## Exercise
In the listing below, identify each line with the word "moved" and return those lines.

## Available records
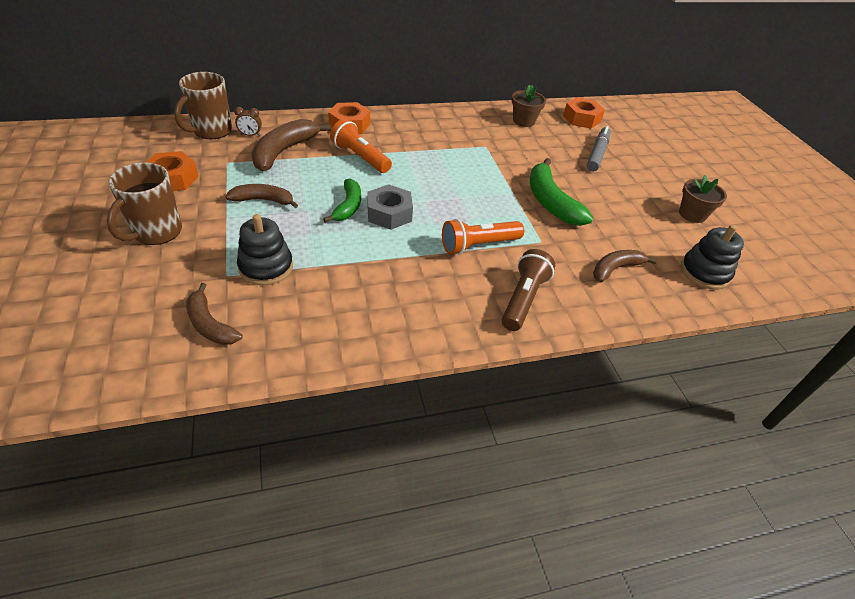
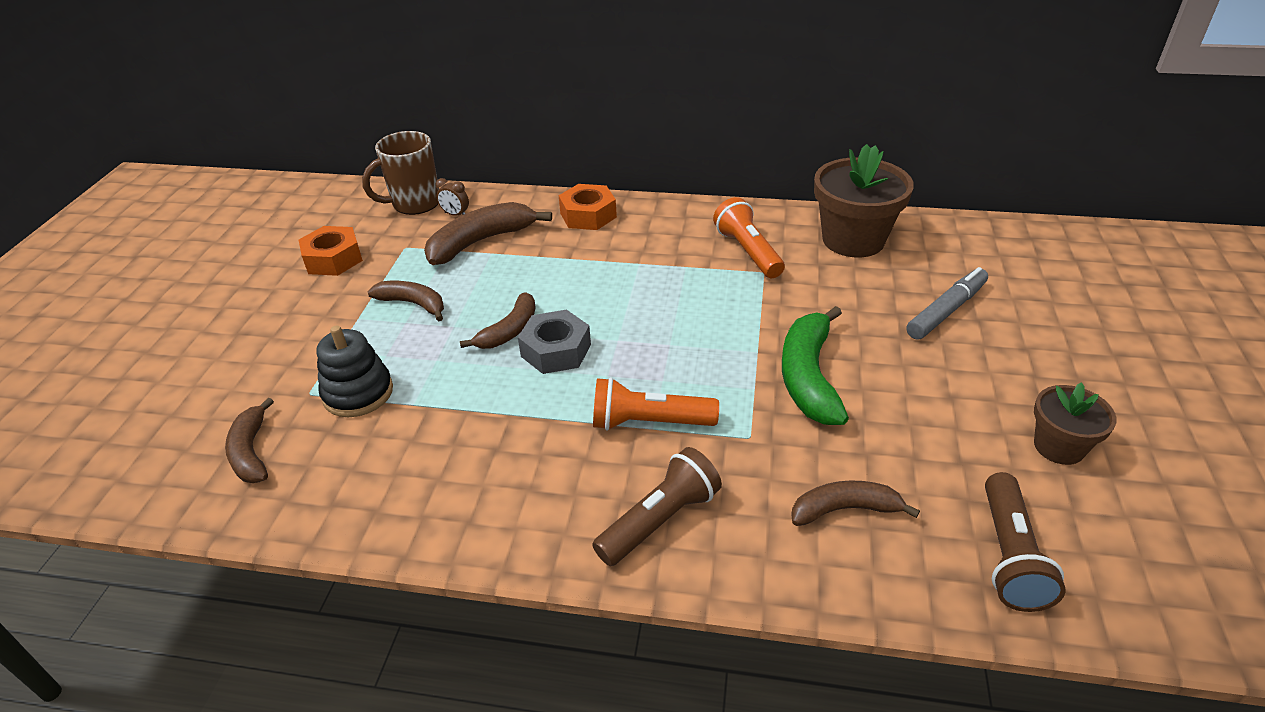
camera: 30 degrees right, 5 degrees down
brown mug [107,162,182,245] -> none
green banana [323,179,361,223] -> brown banana [460,292,536,349]
orange flashlight [330,119,392,173] -> orange flashlight moved to [713,197,785,278]
brown flower pot [512,85,546,127] -> brown flower pot [814,144,914,258], size x1.74
orange nut [563,97,605,129] -> none
black stacking toy [681,225,744,290] -> brown flashlight [985,472,1066,612]

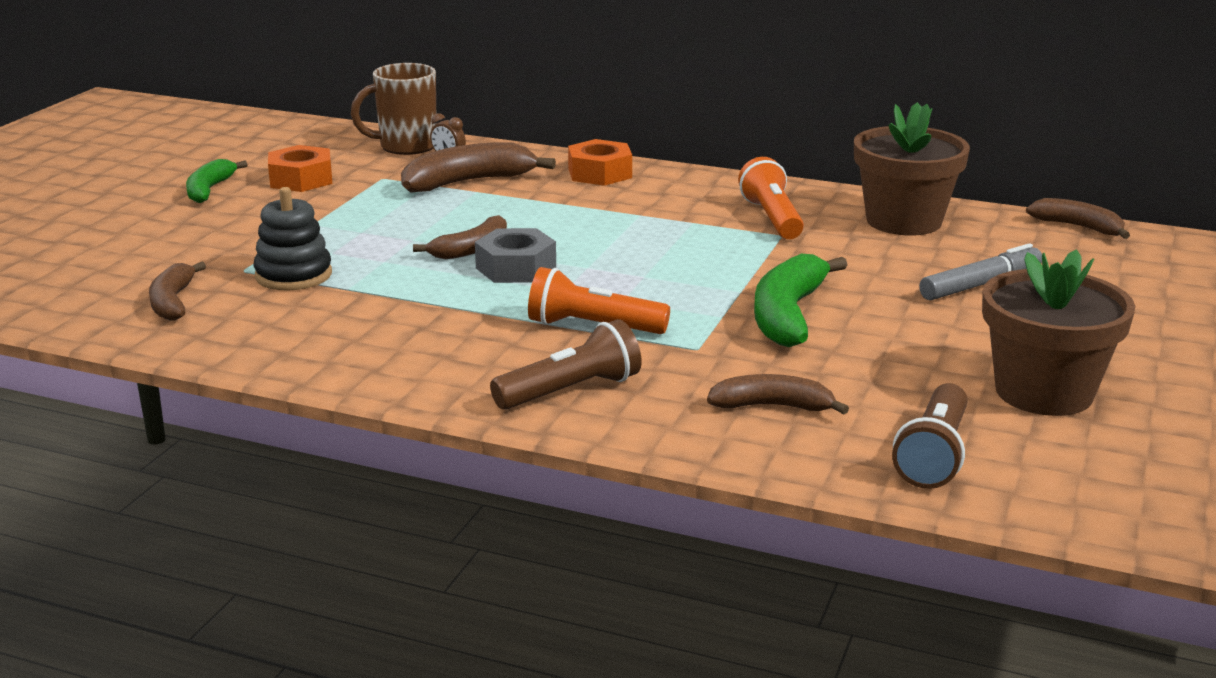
camera: 10 degrees right, 15 degrees down
brown banana [368,281,444,321] -> brown banana moved to [1026,198,1130,239]
brown flower pot [1034,382,1117,465] -> brown flower pot [982,249,1135,416], size x1.74
none -> green banana [186,159,248,203]

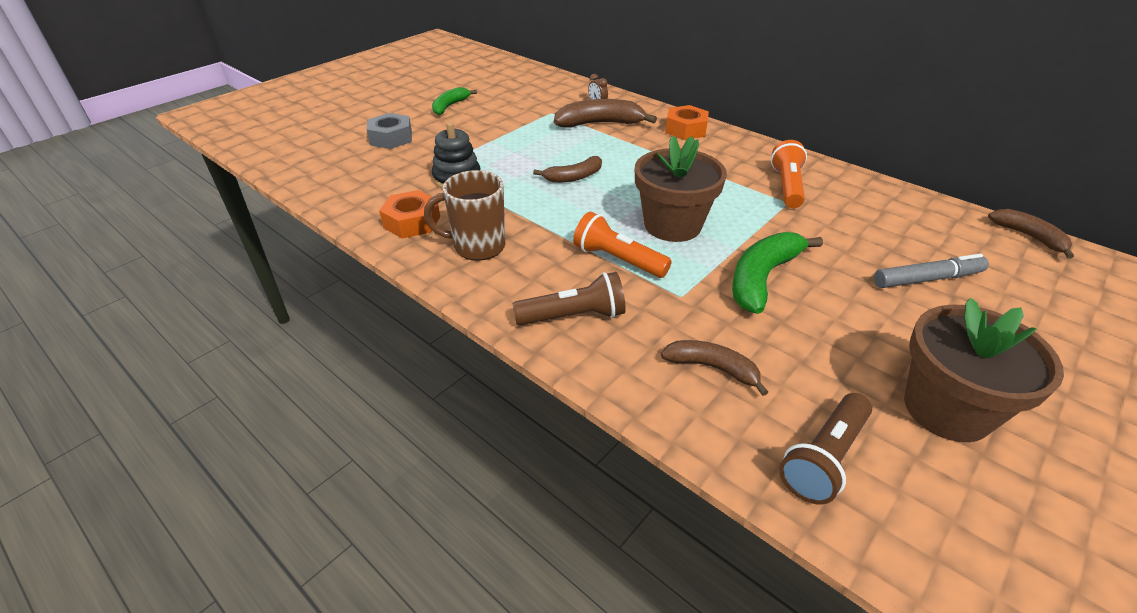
camera: 20 degrees right, 15 degrees up
brown banana [149,262,206,321] -> none
orange nut [268,145,332,192] -> orange nut moved to [379,190,440,239]
brown mug [351,63,437,155] -> brown mug moved to [424,170,505,261]
grey nut [475,228,556,283] -> grey nut moved to [367,113,412,149]
brown flower pot [854,102,970,235] -> brown flower pot moved to [635,136,727,242]

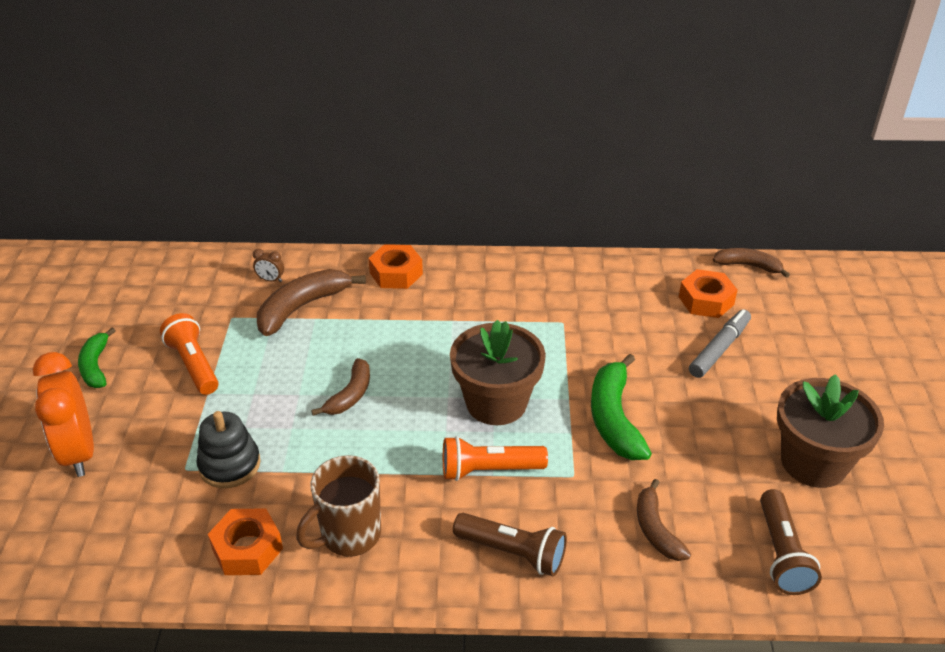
camera: 40 degrees left, 0 degrees up
grey nut [367,113,412,149] -> orange clock [33,352,94,477]
brown flashlight [512,272,626,325] -> brown flashlight turned 75 degrees clockwise [453,513,567,576]
brown banana [661,340,768,396] -> brown banana turned 90 degrees counterclockwise [637,479,691,561]
orange flashlight [771,140,807,208] -> orange flashlight moved to [160,313,219,395]
none -> orange nut [679,269,737,318]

## Reply
orange flashlight [330,119,392,173] -> orange flashlight moved to [713,197,785,278]
brown banana [368,281,444,321] -> brown banana moved to [1026,198,1130,239]
orange nut [268,145,332,192] -> orange nut moved to [379,190,440,239]
brown mug [351,63,437,155] -> brown mug moved to [424,170,505,261]
grey nut [475,228,556,283] -> grey nut moved to [367,113,412,149]
brown flower pot [854,102,970,235] -> brown flower pot moved to [635,136,727,242]
orange flashlight [771,140,807,208] -> orange flashlight moved to [160,313,219,395]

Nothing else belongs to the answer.